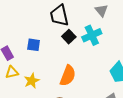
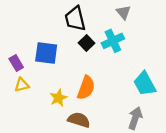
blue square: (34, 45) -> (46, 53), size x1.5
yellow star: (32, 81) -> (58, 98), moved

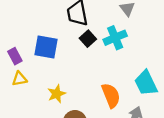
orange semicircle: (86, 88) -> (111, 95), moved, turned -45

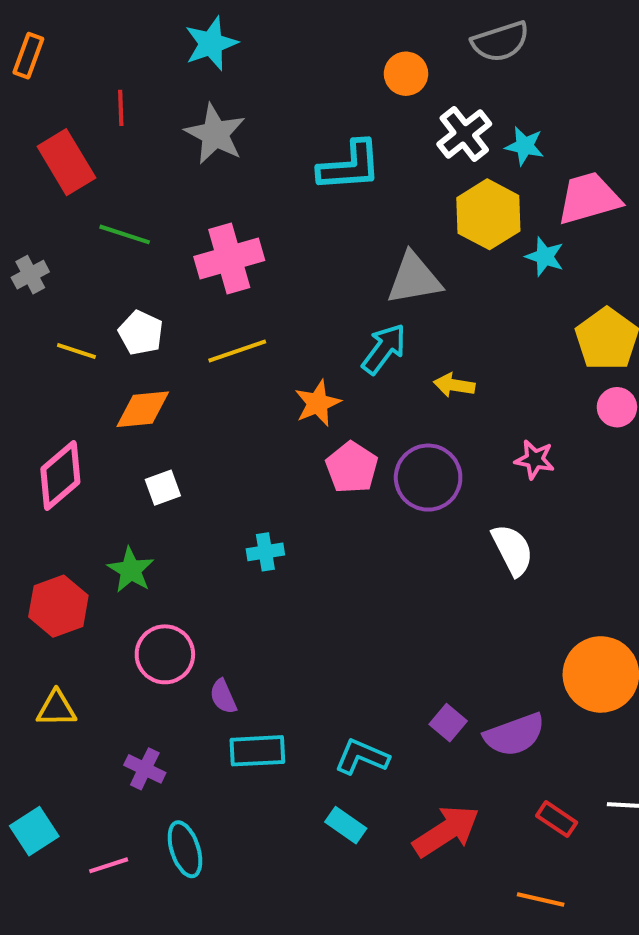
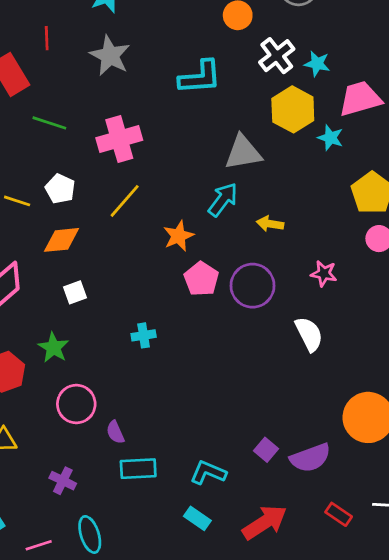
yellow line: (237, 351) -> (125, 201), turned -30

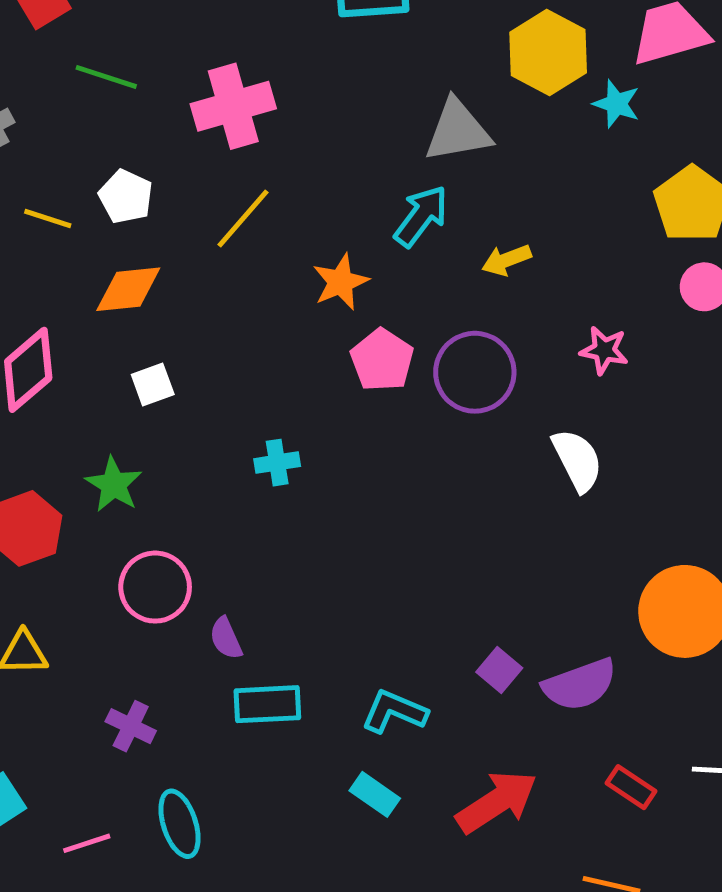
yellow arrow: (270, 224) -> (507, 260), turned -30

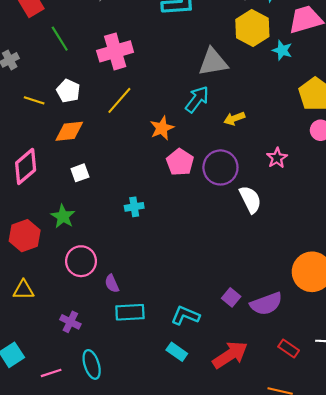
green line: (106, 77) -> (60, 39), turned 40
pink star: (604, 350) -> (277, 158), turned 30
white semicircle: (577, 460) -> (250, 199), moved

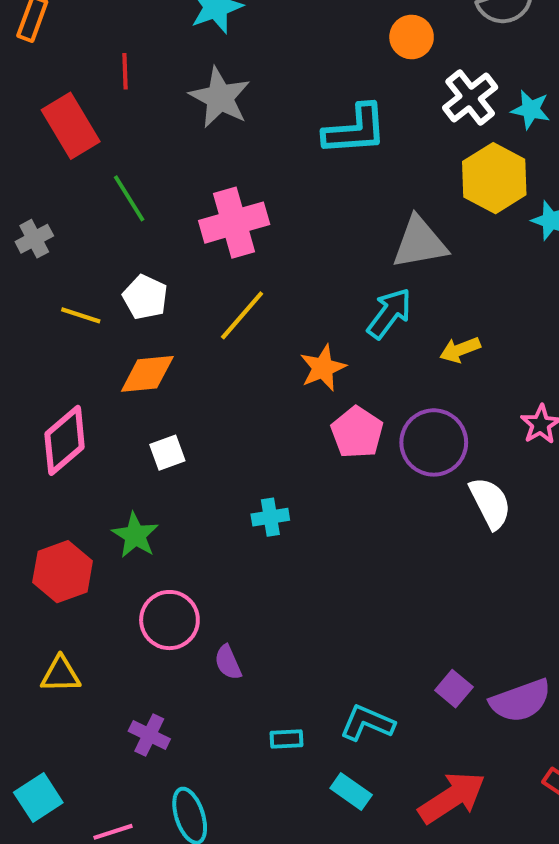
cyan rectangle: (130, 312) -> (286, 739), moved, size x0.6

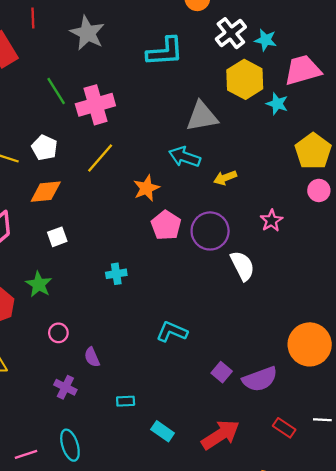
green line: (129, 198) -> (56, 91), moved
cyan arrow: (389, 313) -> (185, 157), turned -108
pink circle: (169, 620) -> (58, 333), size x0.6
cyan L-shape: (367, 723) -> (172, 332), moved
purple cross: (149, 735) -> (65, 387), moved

....................

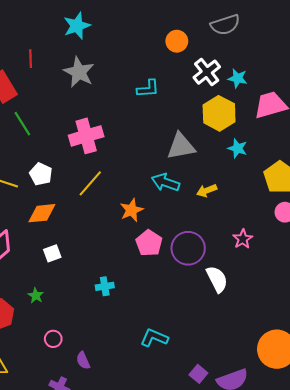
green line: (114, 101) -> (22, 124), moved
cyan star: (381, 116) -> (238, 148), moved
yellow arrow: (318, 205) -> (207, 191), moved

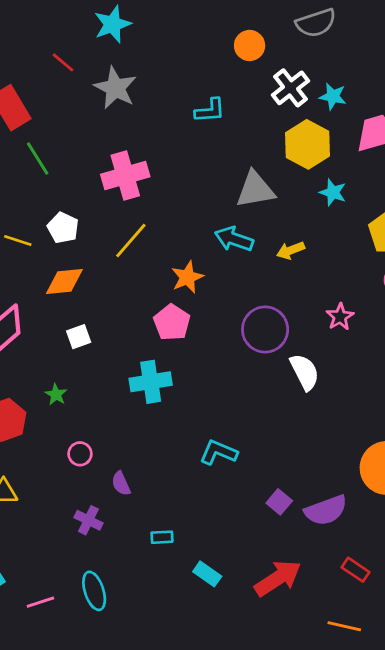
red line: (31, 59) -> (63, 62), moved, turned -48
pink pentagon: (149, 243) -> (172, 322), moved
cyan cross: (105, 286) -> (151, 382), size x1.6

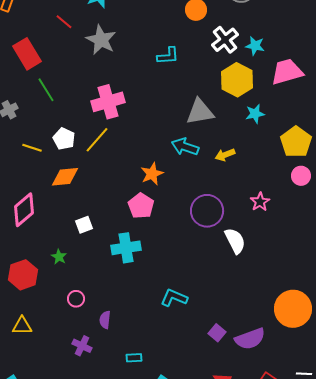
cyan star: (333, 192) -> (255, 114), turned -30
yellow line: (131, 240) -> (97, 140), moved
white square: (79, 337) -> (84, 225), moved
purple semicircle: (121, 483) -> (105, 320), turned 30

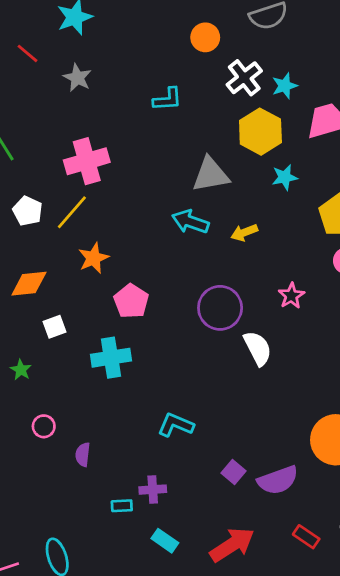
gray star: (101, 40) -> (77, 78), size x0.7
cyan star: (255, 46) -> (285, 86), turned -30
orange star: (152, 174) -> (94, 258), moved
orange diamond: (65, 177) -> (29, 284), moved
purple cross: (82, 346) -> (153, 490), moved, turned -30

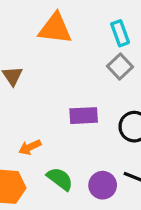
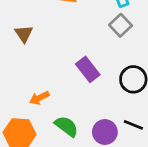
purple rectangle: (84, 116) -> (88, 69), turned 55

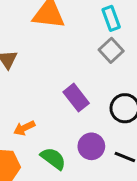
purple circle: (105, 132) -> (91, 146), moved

....................

**Exercise requirements**
Within the listing above, copy exactly the lines that start at the one with "yellow arrow: (318, 205) -> (207, 191), moved" and continue through the one with "cyan star: (333, 192)". Omit pictures.

**Result**
yellow arrow: (318, 205) -> (207, 191), moved

red line: (31, 59) -> (63, 62), moved, turned -48
pink pentagon: (149, 243) -> (172, 322), moved
cyan cross: (105, 286) -> (151, 382), size x1.6

cyan star: (333, 192) -> (255, 114), turned -30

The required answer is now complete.